Search the data below for the string "attached". Extract every line that contains it.

| Saved data entries |
--------------------------------

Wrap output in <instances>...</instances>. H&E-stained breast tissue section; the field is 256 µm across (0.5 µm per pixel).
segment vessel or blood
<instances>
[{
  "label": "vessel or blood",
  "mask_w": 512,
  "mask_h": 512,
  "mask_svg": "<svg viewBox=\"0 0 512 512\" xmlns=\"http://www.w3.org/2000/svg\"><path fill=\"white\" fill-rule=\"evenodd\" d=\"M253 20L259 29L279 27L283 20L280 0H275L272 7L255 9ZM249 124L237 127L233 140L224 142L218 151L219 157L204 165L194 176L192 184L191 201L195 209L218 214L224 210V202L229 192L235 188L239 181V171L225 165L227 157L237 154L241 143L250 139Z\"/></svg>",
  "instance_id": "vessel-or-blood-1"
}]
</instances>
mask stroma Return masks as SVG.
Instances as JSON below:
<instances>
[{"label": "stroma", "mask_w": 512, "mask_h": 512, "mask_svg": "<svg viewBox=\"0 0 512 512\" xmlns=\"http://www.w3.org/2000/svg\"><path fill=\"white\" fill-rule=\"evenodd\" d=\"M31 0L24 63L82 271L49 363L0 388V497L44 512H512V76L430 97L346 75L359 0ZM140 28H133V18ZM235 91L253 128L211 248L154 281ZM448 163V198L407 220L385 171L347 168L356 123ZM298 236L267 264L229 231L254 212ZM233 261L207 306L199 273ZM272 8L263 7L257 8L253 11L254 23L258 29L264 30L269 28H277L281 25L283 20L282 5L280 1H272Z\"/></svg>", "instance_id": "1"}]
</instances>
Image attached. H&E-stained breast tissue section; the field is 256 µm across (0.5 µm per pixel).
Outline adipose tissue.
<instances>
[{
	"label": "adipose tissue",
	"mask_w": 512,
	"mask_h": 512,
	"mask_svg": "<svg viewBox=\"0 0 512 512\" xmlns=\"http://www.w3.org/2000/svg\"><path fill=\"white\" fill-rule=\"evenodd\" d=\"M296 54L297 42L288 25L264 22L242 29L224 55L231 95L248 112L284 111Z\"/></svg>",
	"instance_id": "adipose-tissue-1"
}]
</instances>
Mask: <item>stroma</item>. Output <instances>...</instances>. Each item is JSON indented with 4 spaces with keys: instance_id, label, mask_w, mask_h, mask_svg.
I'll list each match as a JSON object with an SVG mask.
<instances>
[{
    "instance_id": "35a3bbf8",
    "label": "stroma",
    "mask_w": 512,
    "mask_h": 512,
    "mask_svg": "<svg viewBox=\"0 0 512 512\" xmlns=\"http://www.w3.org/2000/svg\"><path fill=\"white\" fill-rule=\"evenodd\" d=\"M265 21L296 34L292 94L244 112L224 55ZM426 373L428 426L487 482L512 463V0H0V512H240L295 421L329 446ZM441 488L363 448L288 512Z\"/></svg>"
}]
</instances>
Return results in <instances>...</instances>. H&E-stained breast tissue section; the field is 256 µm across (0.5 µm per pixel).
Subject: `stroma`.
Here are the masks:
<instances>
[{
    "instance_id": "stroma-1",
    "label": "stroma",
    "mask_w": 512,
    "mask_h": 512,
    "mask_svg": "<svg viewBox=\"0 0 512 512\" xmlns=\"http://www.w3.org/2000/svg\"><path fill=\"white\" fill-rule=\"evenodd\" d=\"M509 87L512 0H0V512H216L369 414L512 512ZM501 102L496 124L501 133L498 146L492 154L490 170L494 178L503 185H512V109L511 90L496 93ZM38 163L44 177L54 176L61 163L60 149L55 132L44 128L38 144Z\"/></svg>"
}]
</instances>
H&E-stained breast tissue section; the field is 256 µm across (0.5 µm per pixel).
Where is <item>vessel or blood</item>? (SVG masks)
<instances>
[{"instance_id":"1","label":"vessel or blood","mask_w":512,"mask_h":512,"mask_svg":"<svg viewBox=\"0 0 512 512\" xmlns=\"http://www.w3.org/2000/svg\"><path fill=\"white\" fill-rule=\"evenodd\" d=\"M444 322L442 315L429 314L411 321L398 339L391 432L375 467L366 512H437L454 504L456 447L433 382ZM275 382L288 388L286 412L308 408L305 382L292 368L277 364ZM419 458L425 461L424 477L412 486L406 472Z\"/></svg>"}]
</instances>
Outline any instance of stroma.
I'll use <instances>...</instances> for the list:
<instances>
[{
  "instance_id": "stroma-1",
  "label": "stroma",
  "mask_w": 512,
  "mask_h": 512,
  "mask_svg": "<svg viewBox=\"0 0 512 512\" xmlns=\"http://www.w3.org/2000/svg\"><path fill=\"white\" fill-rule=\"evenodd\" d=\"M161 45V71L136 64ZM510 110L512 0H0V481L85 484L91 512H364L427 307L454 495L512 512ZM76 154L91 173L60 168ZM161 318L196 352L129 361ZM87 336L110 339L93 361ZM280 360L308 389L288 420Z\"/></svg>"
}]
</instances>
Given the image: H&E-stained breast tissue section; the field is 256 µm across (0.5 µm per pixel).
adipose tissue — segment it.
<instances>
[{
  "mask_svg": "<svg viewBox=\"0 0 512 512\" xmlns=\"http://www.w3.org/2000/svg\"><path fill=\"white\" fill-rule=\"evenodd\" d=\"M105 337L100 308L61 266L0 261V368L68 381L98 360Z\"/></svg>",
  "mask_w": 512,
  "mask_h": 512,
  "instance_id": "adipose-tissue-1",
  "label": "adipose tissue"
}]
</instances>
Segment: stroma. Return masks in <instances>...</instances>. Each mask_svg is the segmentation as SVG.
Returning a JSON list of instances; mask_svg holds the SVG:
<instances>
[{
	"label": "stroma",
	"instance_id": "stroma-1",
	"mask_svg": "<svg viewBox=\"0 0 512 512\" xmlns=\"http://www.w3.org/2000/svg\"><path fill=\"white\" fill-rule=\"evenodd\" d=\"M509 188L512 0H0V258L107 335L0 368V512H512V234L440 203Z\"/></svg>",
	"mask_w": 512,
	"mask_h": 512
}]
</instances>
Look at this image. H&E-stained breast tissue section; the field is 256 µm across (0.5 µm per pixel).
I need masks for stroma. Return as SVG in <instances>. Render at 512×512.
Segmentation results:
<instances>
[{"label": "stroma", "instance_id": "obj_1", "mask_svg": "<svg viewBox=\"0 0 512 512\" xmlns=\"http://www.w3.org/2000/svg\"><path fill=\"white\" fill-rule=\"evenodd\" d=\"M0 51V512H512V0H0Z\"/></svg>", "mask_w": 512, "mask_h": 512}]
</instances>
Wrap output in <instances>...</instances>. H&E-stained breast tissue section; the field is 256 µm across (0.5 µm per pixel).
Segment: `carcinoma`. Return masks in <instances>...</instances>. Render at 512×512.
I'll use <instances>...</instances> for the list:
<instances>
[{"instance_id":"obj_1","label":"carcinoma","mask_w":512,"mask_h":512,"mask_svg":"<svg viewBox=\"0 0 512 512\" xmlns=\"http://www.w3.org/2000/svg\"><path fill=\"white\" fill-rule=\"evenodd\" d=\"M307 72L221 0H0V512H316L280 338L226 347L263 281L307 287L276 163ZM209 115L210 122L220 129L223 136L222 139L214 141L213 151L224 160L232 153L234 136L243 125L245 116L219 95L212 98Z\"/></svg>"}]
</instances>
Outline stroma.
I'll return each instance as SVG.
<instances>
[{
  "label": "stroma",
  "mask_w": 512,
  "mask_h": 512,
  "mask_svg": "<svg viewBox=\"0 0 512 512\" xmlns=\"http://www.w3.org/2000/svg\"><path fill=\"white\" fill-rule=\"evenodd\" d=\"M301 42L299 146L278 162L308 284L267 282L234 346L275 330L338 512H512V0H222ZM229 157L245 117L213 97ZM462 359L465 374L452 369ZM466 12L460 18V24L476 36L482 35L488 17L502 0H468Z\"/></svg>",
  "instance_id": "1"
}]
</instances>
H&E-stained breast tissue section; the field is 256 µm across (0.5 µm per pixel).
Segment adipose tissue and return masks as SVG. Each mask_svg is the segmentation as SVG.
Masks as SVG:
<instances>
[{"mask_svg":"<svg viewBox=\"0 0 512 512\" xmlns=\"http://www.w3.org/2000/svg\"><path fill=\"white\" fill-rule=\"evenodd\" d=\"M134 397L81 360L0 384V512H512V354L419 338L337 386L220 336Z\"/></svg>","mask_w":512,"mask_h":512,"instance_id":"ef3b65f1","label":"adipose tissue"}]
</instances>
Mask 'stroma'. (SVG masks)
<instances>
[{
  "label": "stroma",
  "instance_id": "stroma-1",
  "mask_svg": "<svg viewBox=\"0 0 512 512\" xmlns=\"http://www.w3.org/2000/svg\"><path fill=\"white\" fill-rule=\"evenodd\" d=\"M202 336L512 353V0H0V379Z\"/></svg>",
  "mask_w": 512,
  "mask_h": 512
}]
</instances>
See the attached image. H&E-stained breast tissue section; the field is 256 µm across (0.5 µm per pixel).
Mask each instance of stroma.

--------------------------------

| Correct result |
Image attached. H&E-stained breast tissue section; the field is 256 µm across (0.5 µm per pixel).
See the attached image. H&E-stained breast tissue section; the field is 256 µm across (0.5 µm per pixel).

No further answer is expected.